Directions for this task -> Scan the records beneath this line for the line holding "blue bowl: 3 -> 2" and the line holding "white box: 4 -> 1", then transcribe exactly those two and all lines between.

Data for this exercise ->
######

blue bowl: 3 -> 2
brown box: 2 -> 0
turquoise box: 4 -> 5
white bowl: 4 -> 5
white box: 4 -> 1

######

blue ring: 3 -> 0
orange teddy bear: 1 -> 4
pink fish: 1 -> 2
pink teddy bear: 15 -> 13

######

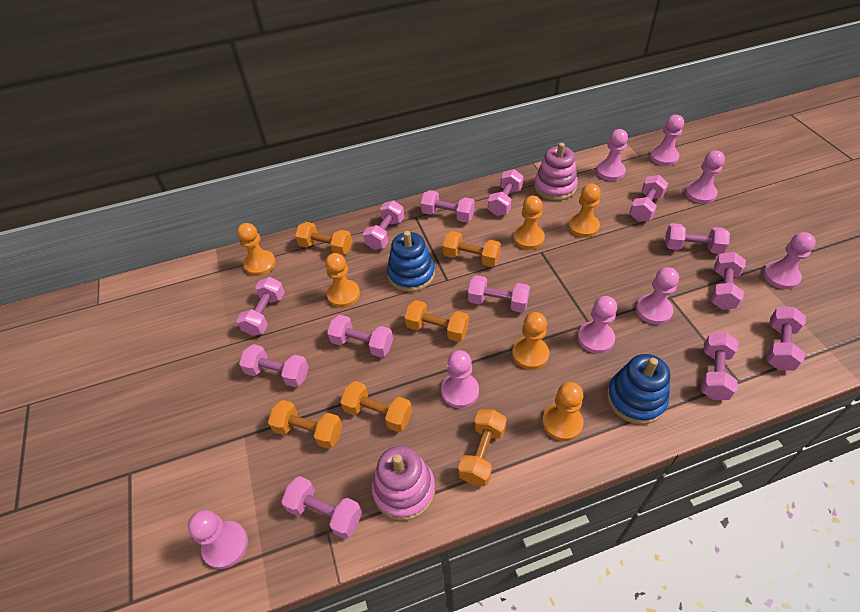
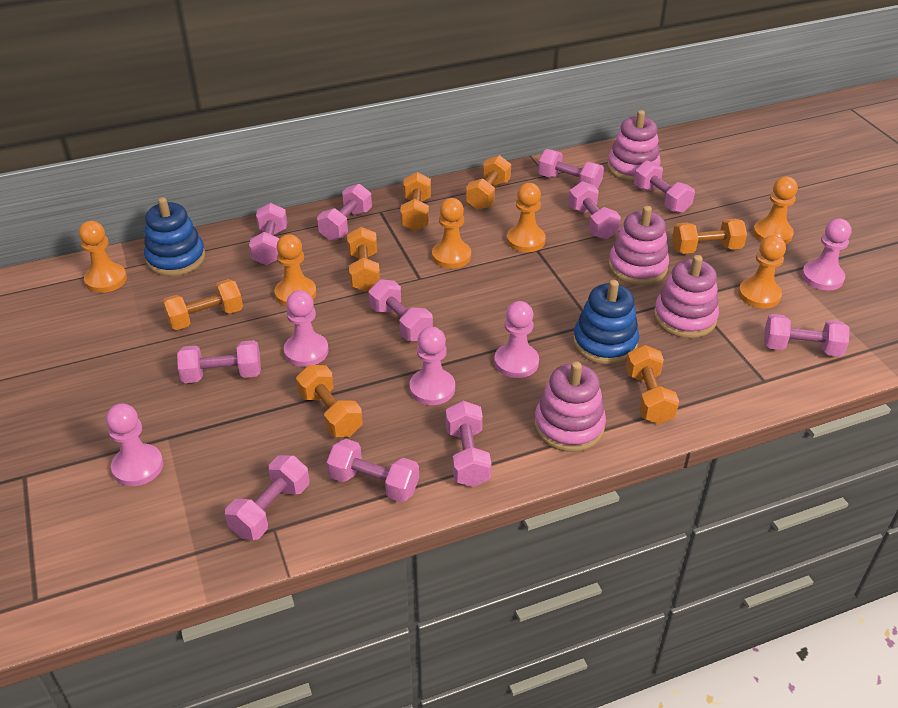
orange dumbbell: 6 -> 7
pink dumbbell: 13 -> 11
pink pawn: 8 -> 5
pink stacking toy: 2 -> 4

######

Answer for this exercise ->
blue bowl: 3 -> 2
brown box: 2 -> 0
turquoise box: 4 -> 5
white bowl: 4 -> 5
white box: 4 -> 1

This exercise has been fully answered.